%%

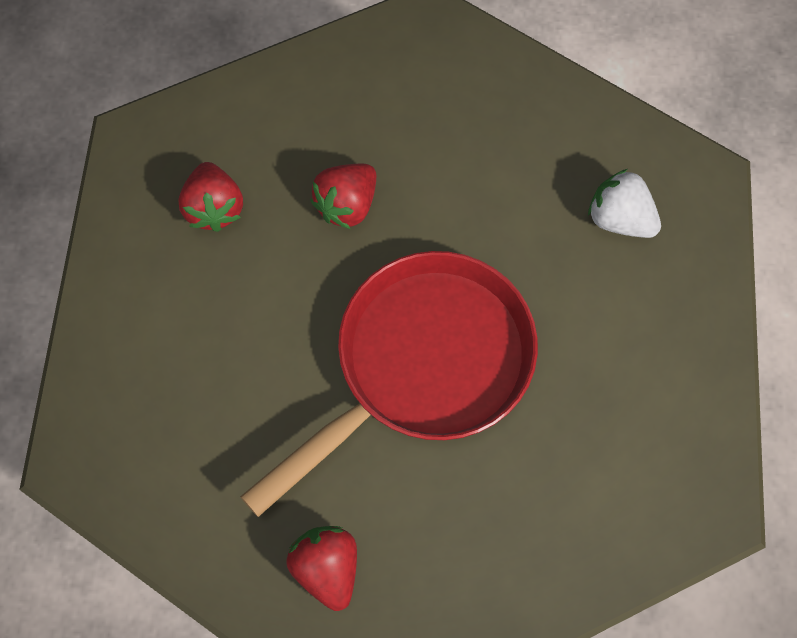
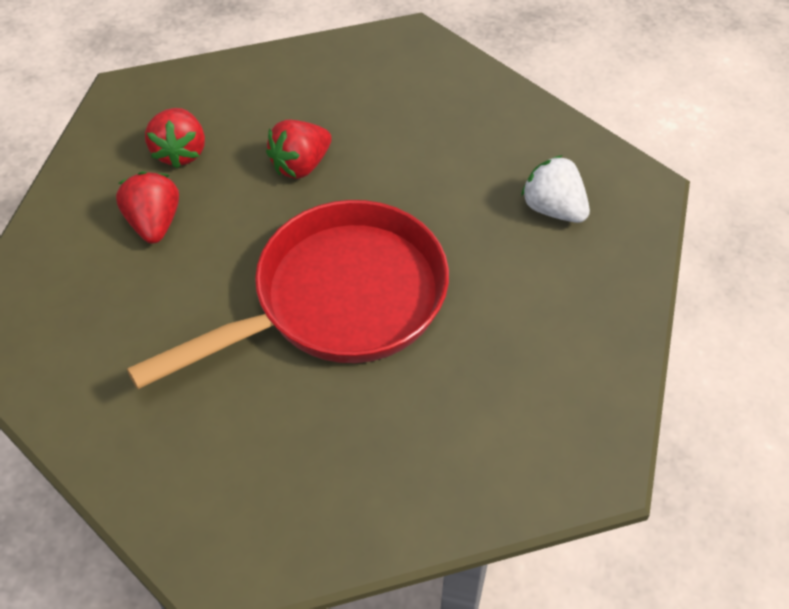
camera: 10 degrees right, 15 degrees down
(327, 568) = (198, 460): red strawberry -> red strawberry (154, 223)

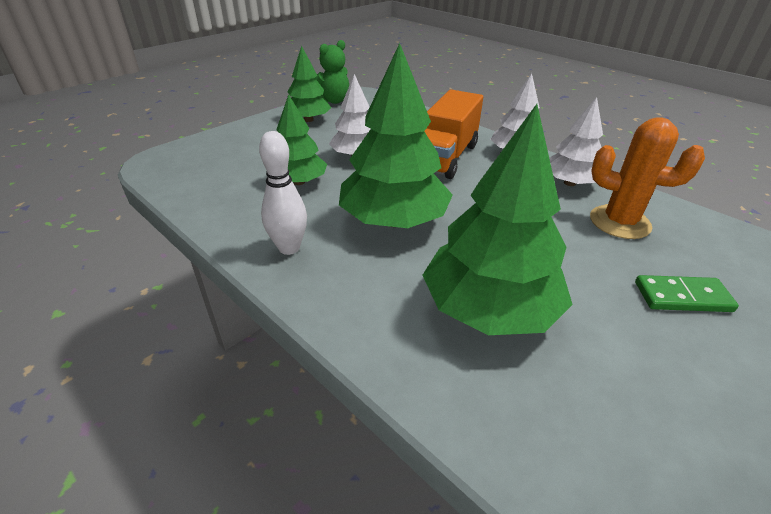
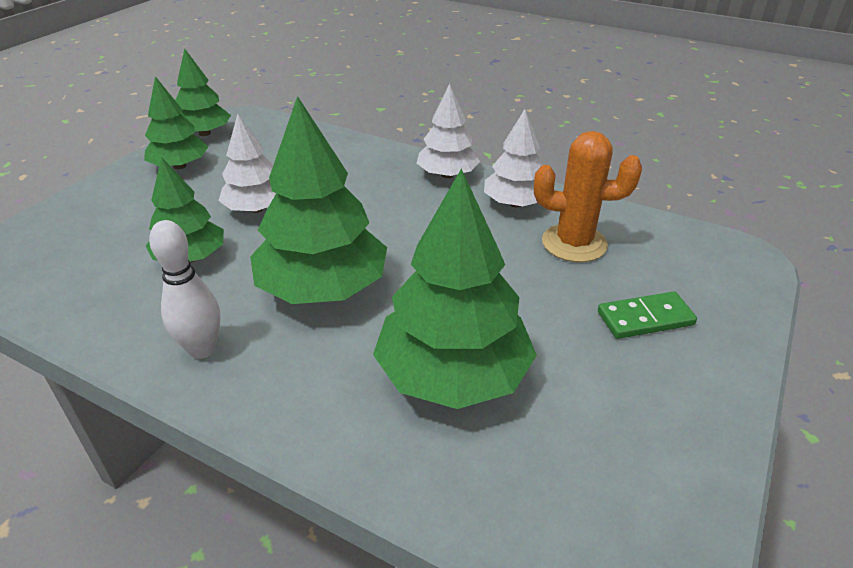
camera: 15 degrees left, 0 degrees up
(332, 101) = (204, 133): green teddy bear -> green tree
(445, 157) = (367, 193): orange truck -> none

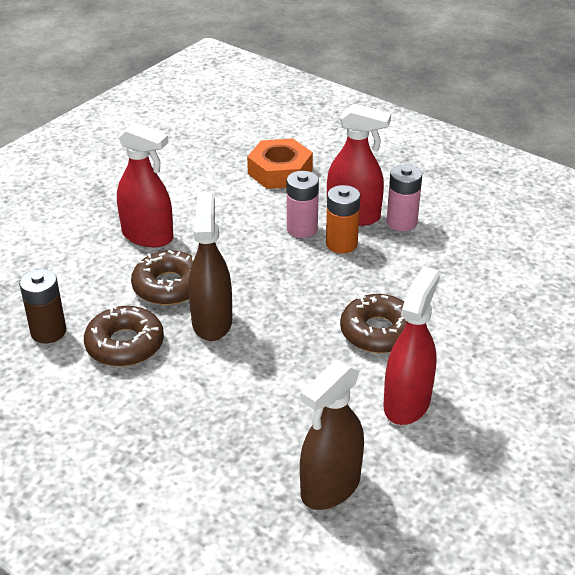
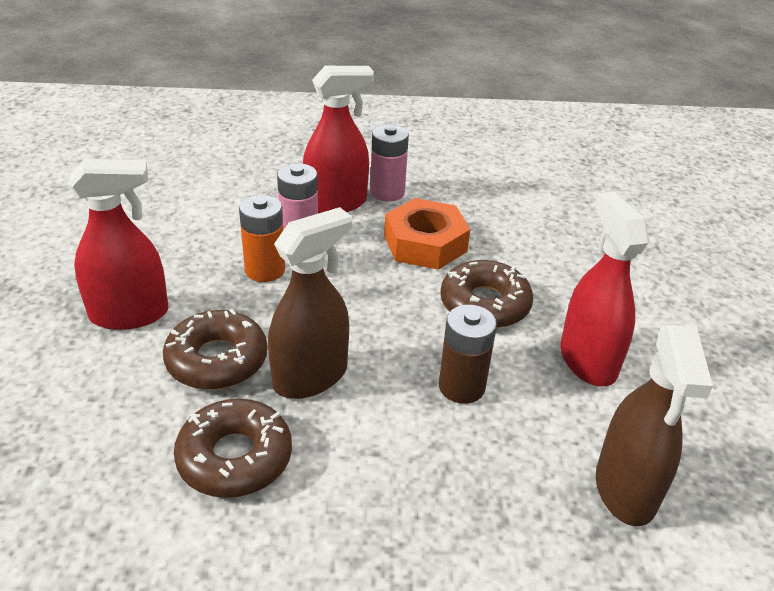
camera: 40 degrees left, 0 degrees up
(48, 332) = (112, 496): brown battery -> brown battery (461, 387)
(212, 322) = (311, 376): brown spray bottle -> brown spray bottle turned 90 degrees clockwise
(280, 172) = (214, 188): orange nut -> orange nut (425, 243)
(341, 244) = (355, 234): orange battery -> orange battery (265, 270)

%%

• [WHAT IS NEEDED]:
Scan the entries above. Copy each line that has the string "camera".

• [FINAL ANSWER]:
camera: 10 degrees right, 15 degrees down
camera: 15 degrees left, 0 degrees up
camera: 40 degrees left, 0 degrees up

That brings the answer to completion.